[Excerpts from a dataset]
##############################

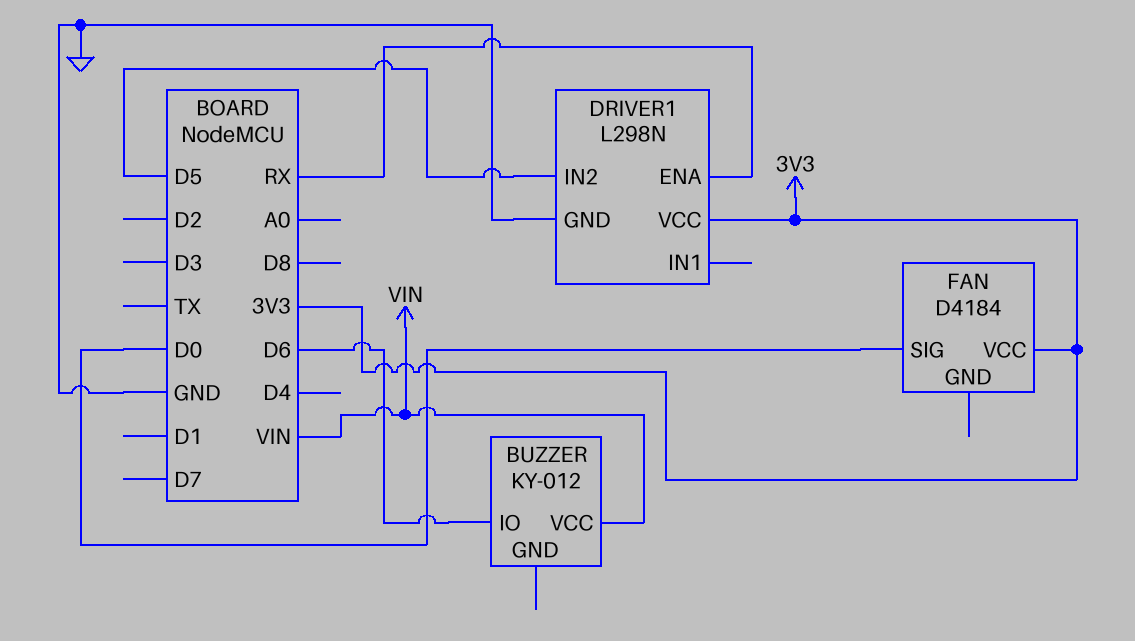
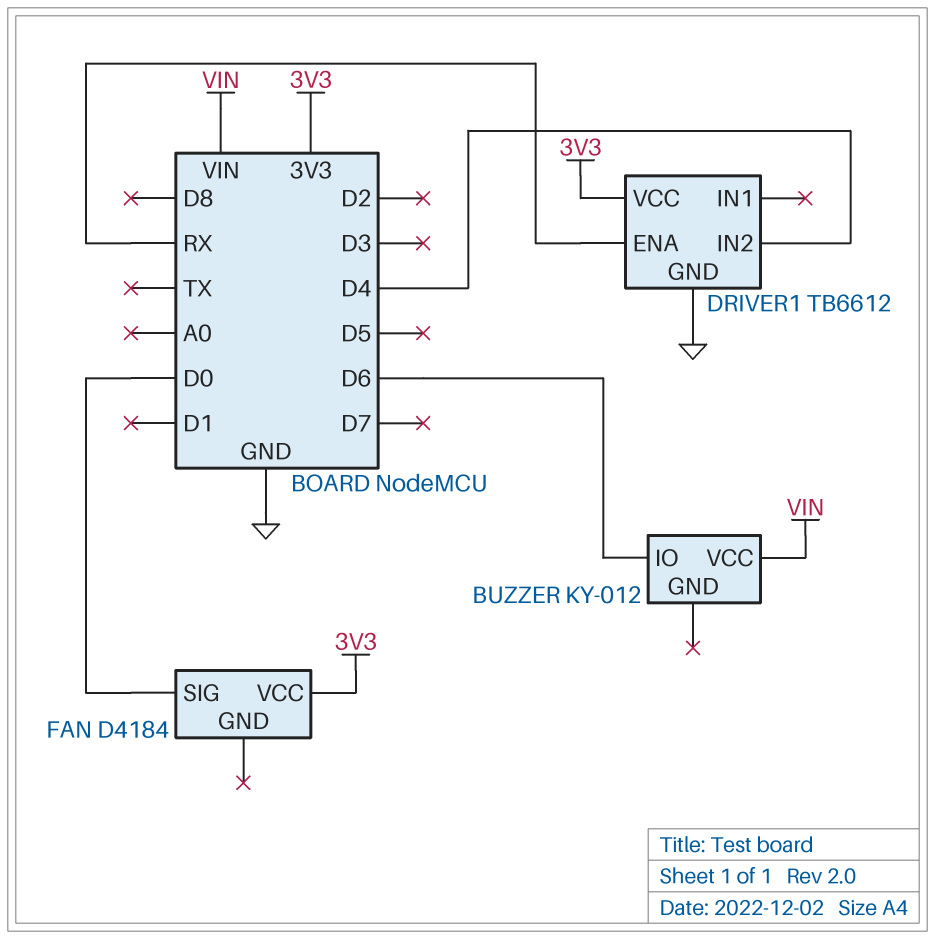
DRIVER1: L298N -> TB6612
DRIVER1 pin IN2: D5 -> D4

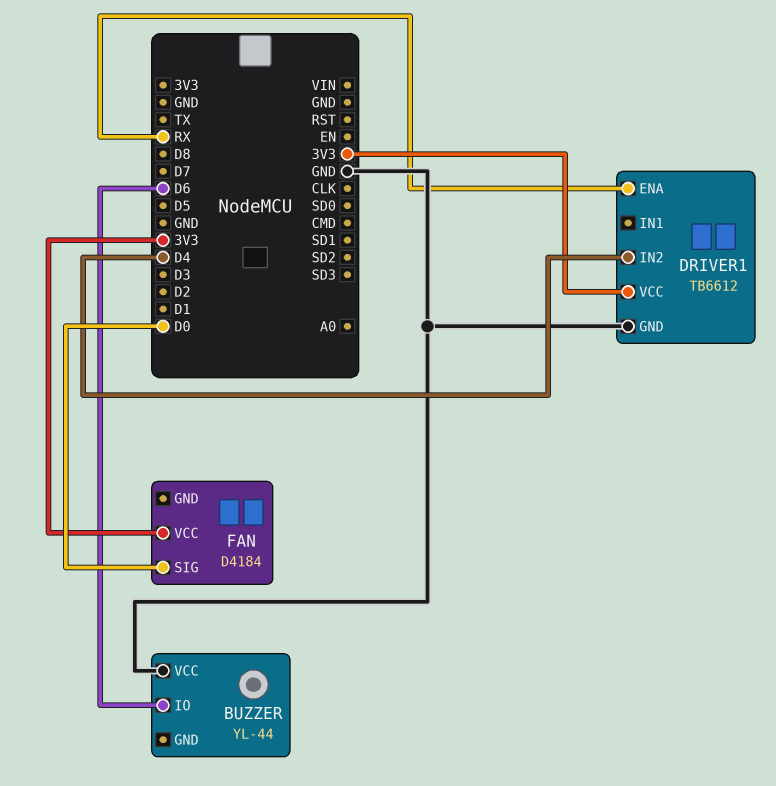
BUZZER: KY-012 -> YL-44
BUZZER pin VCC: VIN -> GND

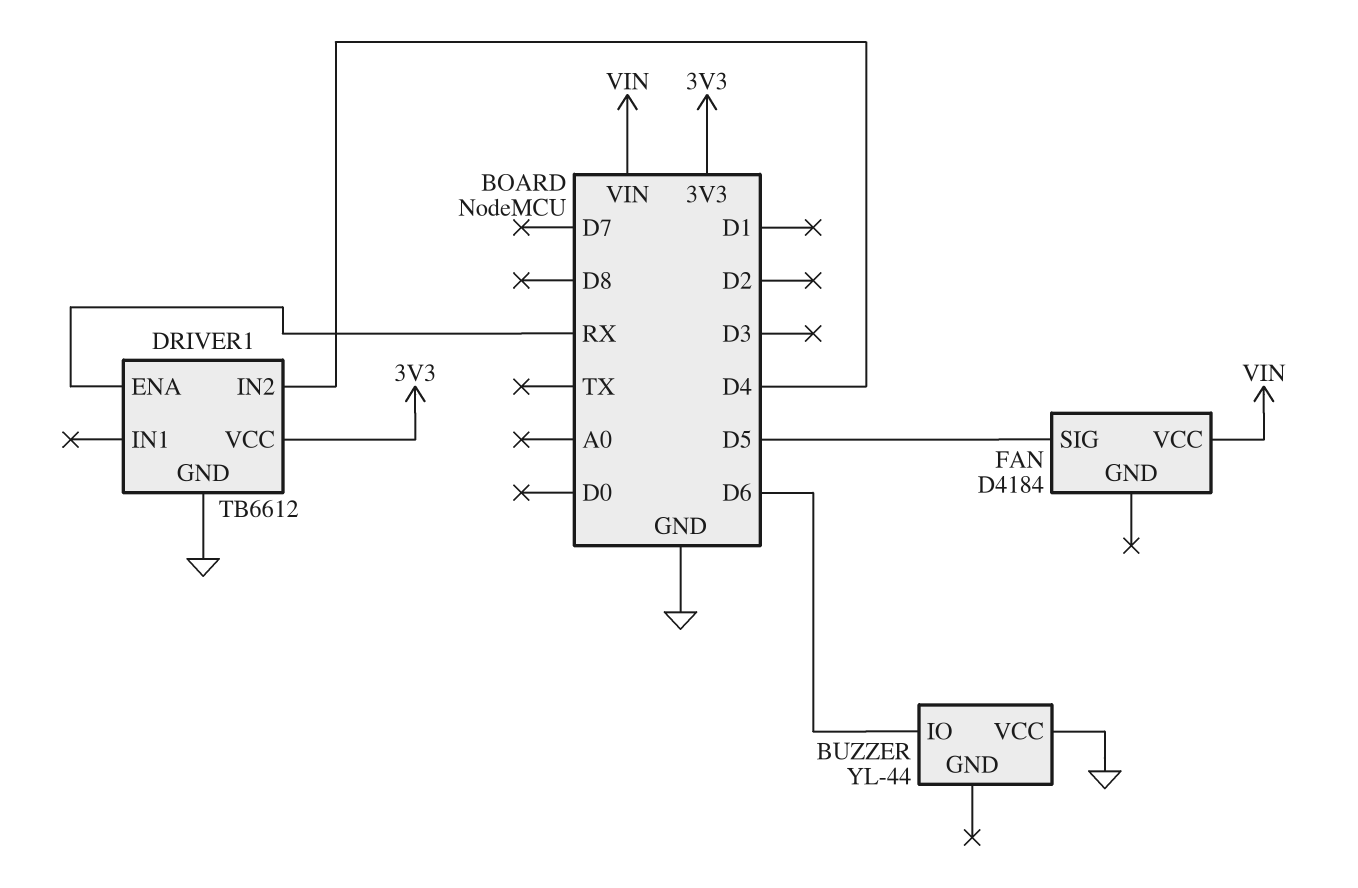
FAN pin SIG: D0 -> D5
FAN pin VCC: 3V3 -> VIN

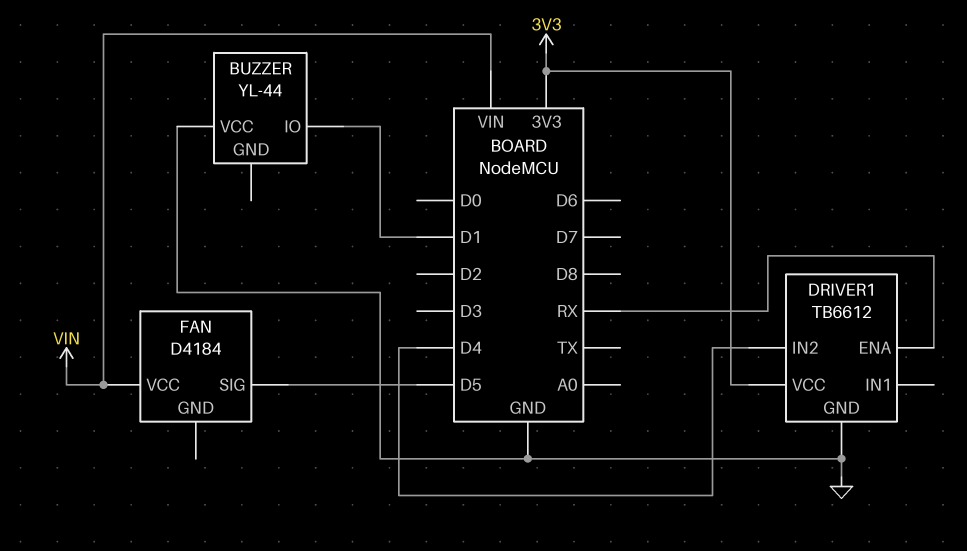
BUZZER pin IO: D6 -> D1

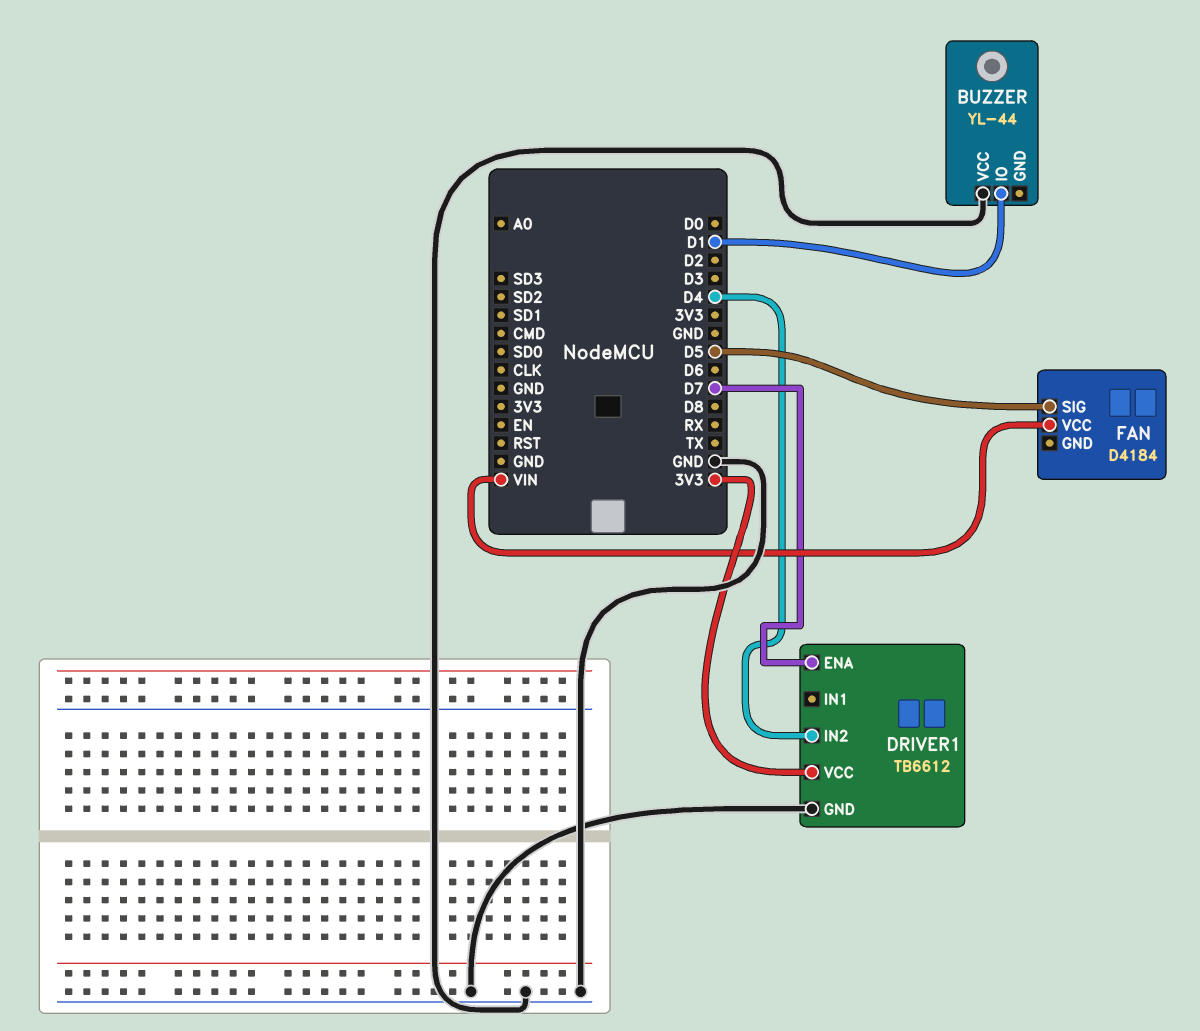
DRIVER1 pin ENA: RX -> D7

##############################

Task directions:
Set down the entries again without change. Leave the pictures out.

Result for this exercise:
DRIVER1: L298N -> TB6612
DRIVER1 pin IN2: D5 -> D4

BUZZER: KY-012 -> YL-44
BUZZER pin VCC: VIN -> GND

FAN pin SIG: D0 -> D5
FAN pin VCC: 3V3 -> VIN

BUZZER pin IO: D6 -> D1

DRIVER1 pin ENA: RX -> D7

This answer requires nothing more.